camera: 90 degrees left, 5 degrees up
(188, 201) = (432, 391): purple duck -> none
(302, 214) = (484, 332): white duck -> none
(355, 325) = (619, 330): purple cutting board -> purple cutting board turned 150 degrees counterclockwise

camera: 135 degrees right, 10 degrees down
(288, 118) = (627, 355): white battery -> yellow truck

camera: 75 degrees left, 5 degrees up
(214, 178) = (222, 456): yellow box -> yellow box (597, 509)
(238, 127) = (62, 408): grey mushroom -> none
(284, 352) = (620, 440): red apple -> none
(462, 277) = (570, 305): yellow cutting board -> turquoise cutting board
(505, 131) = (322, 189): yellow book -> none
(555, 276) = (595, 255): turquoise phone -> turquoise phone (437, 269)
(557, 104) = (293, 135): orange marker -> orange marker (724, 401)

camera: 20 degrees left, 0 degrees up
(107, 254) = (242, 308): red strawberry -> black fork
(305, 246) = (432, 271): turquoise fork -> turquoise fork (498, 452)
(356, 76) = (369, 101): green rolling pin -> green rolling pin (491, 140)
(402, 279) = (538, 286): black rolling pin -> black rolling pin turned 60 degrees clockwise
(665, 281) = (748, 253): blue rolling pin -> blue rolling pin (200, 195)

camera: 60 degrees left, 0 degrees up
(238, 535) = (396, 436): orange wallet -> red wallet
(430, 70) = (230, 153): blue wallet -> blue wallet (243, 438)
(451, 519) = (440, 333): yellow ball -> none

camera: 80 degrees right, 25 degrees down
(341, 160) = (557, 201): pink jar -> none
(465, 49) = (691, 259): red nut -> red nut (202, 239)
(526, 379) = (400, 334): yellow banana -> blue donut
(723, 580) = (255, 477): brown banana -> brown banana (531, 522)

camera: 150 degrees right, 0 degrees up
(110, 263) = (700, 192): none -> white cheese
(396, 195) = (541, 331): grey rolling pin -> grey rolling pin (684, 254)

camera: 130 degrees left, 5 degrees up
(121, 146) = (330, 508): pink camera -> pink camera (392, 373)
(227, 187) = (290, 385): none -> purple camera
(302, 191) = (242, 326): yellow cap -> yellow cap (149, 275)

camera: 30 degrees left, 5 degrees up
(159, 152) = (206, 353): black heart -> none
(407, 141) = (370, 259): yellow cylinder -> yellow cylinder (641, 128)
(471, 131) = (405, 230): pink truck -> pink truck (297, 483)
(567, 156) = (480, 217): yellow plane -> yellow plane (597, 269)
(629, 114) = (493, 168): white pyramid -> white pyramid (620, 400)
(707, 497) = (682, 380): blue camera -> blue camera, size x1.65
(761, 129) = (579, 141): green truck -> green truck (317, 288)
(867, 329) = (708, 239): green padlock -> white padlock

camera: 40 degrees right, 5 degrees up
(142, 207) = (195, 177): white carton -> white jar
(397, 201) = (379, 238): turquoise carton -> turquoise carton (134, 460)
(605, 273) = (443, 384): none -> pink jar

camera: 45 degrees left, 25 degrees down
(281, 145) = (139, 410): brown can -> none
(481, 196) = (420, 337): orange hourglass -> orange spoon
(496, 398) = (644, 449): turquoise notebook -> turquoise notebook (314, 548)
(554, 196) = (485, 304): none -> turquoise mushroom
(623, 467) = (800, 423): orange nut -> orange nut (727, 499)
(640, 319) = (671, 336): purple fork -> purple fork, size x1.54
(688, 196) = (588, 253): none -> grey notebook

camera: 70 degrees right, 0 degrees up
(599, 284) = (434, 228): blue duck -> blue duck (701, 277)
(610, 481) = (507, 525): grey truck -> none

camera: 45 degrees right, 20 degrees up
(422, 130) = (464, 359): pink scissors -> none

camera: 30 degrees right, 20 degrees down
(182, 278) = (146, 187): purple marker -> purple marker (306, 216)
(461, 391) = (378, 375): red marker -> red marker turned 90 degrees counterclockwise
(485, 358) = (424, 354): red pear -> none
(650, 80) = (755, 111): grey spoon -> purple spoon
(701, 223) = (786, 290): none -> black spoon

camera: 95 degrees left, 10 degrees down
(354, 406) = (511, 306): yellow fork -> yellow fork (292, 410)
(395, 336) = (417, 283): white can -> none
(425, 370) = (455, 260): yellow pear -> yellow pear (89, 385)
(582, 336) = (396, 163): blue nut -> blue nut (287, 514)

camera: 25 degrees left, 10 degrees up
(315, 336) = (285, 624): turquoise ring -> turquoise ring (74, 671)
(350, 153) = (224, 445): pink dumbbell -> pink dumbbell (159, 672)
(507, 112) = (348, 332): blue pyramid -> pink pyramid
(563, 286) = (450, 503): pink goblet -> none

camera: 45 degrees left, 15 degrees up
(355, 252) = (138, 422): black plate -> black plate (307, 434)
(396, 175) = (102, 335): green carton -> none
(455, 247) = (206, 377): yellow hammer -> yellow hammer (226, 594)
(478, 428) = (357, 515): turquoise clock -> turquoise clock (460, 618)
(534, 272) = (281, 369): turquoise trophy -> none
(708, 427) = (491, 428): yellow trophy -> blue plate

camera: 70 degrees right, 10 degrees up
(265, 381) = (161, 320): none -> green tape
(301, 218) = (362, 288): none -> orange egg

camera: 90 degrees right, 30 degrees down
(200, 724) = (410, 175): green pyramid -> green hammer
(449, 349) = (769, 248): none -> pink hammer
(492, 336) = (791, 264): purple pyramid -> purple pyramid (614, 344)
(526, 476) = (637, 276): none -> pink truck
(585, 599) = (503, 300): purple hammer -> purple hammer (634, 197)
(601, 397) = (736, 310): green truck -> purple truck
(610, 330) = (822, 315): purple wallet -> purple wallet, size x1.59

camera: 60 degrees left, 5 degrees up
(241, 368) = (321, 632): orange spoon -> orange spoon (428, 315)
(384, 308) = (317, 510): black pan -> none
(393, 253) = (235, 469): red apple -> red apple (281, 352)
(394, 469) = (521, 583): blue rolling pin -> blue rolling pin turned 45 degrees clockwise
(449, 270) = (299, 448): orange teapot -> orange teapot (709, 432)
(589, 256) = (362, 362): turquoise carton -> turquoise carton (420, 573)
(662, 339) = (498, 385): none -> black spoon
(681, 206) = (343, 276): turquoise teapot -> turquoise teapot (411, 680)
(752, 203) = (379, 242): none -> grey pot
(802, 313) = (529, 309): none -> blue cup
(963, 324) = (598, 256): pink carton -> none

(WORK TO COMPLETE) Which lines of the records above contain the word "black"? Report each one in full.

(SOLUTION TO THE EXERCISE)
(107, 254) = (242, 308): red strawberry -> black fork
(402, 279) = (538, 286): black rolling pin -> black rolling pin turned 60 degrees clockwise
(159, 152) = (206, 353): black heart -> none
(701, 223) = (786, 290): none -> black spoon
(355, 252) = (138, 422): black plate -> black plate (307, 434)
(384, 308) = (317, 510): black pan -> none
(662, 339) = (498, 385): none -> black spoon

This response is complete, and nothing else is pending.